What is needed is an exact copy of the lines in the listing below, from the one with "purple rolling pin: 3 -> 1" up to and including the one with "turquoise rolling pin: 7 -> 8", with no other lines.

→ Records provided
____

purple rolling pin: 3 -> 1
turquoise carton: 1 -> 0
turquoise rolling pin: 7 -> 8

____

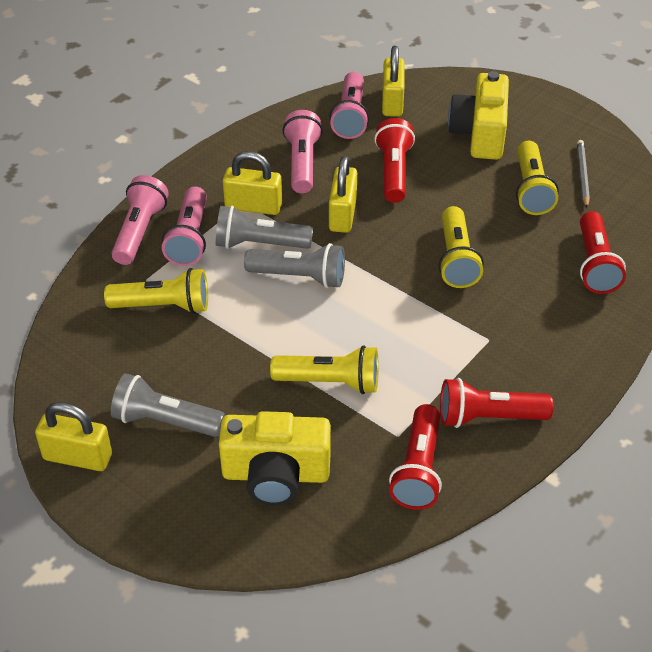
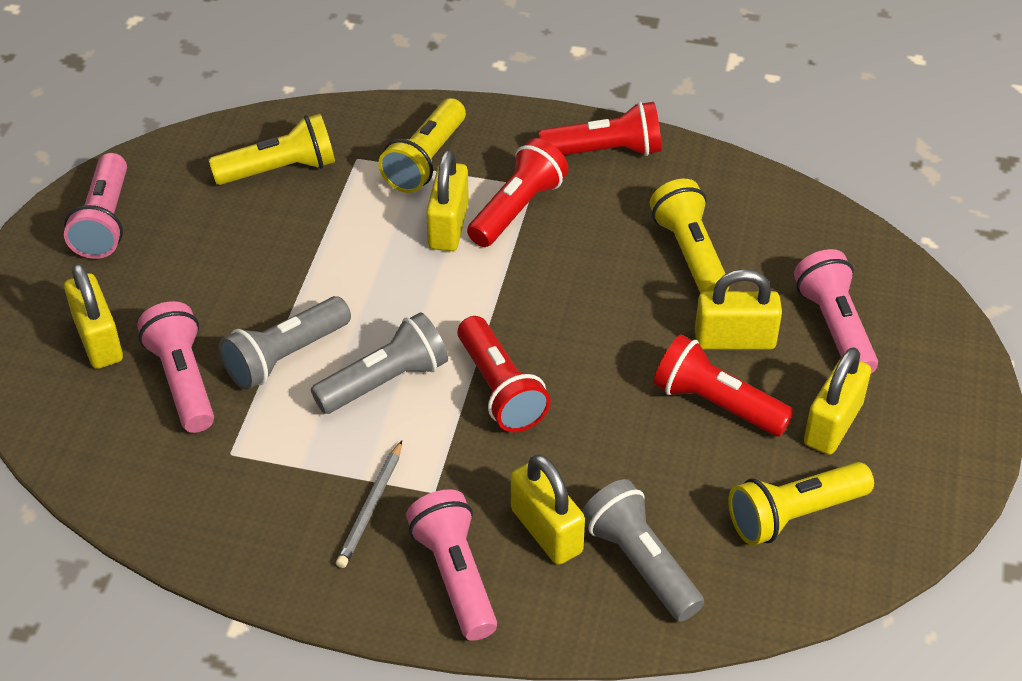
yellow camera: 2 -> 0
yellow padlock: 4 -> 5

____

→ Completed task
purple rolling pin: 3 -> 1
turquoise carton: 1 -> 0
turquoise rolling pin: 7 -> 8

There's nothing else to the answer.